# [Work to complete]
Starting at the top of the entries below, write out each line up to and including the one containing "bright orange straightedge". Leave the pictures out.

# [Records for the exercise]

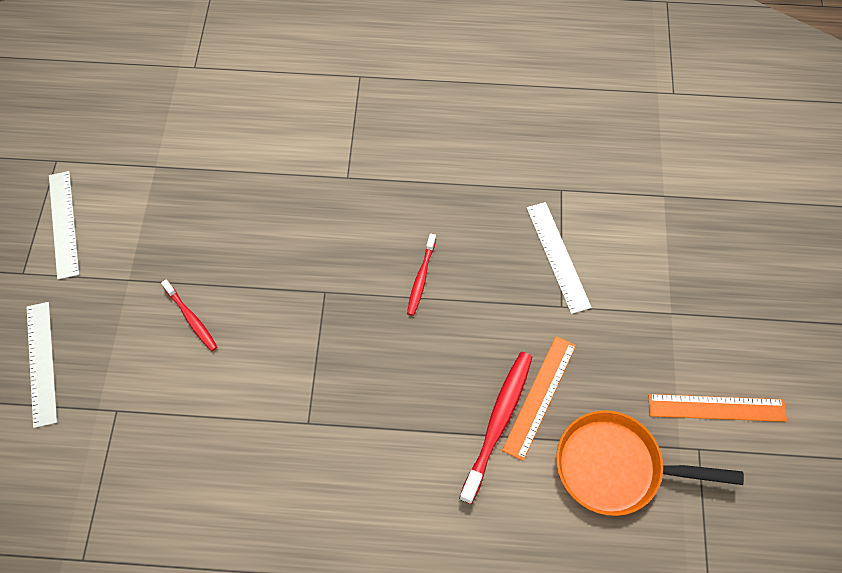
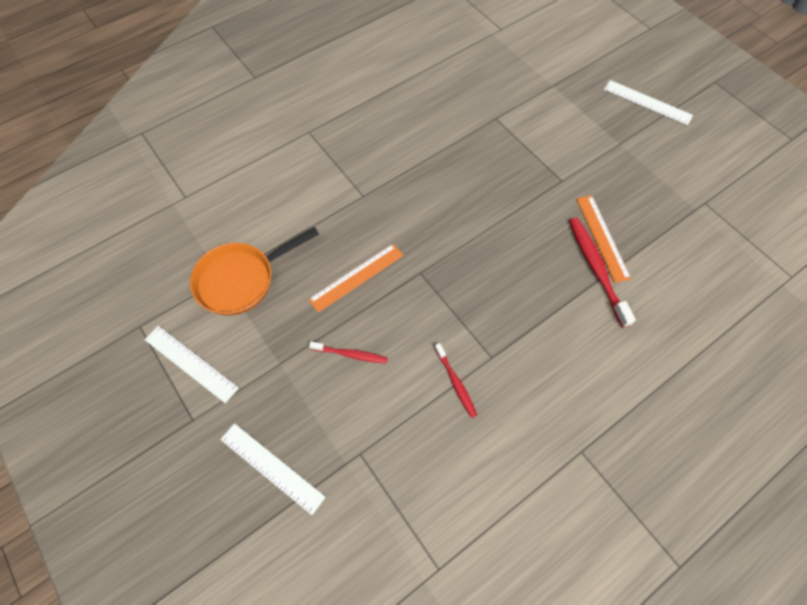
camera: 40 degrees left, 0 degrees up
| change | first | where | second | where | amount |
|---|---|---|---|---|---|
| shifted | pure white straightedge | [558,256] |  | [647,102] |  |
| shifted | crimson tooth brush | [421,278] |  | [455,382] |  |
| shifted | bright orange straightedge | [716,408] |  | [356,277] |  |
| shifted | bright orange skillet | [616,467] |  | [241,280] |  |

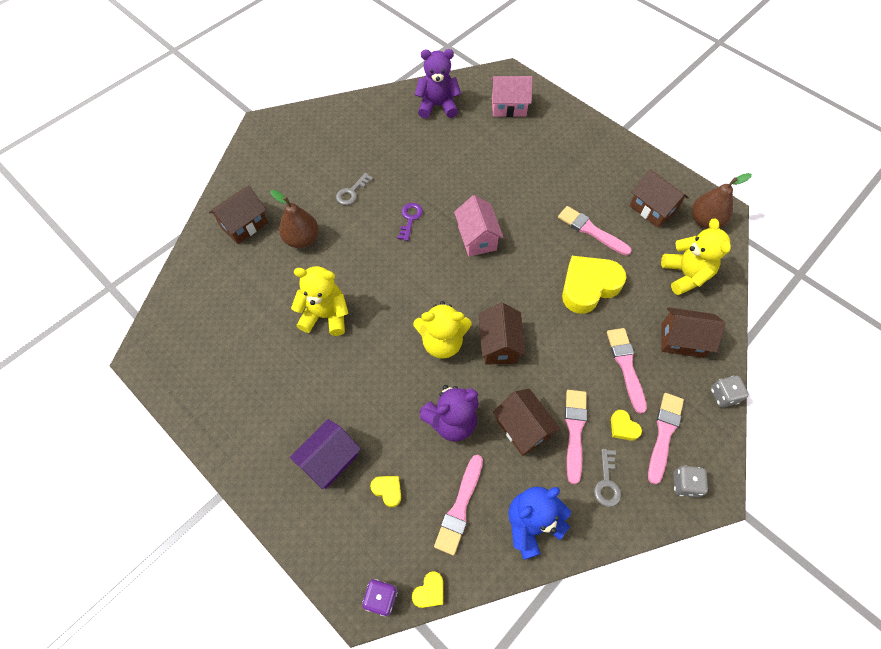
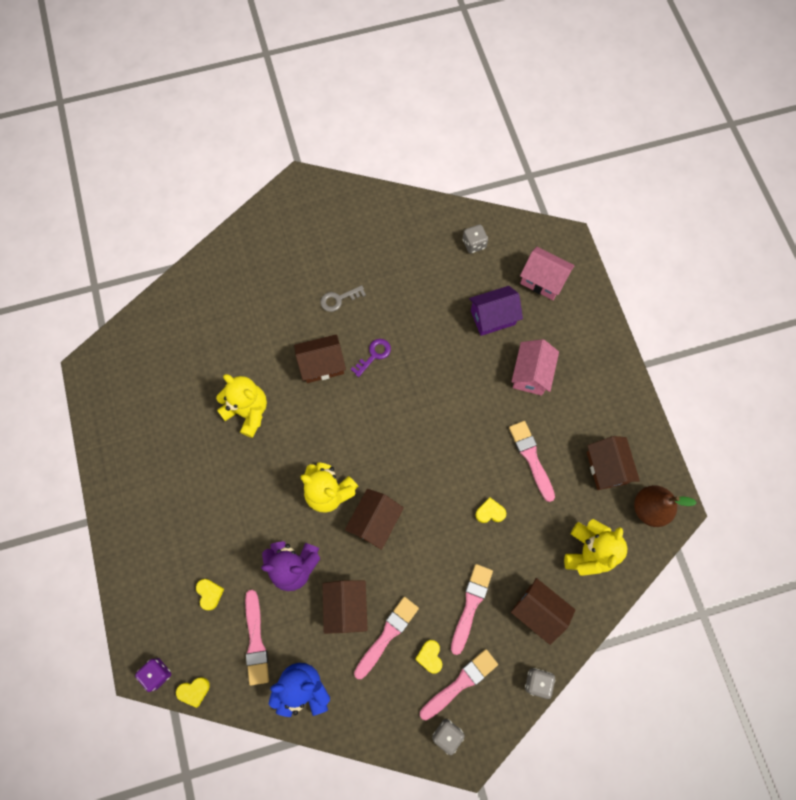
camera: 30 degrees right, 10 degrees up
| change | first | where | second | where | amount |
|---|---|---|---|---|---|
| swapped | purple stuffed bear | [437,106] | grey die | [474,244] |  |
| shifted | dark brown toy house | [244,225] |  | [322,365] |  |
| gone | dark brown pear fruit | [302,239] |  |  |  |
| shifted | pink toy house | [477,238] |  | [531,374] |  |
| scaled | golden love heart | [589,287] |  | [490,512] | x0.44 |
| shifted | purple toy house | [330,460] |  | [493,317] |  |
| gone | grey key | [607,482] |  |  |  |
| rotated | pink paint brush | [460,507] |  | [256,641] | 60 degrees counterclockwise |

# [Solution to the problem]
camera: 40 degrees left, 0 degrees up
| change | first | where | second | where | amount |
|---|---|---|---|---|---|
| shifted | pure white straightedge | [558,256] |  | [647,102] |  |
| shifted | crimson tooth brush | [421,278] |  | [455,382] |  |
| shifted | bright orange straightedge | [716,408] |  | [356,277] |  |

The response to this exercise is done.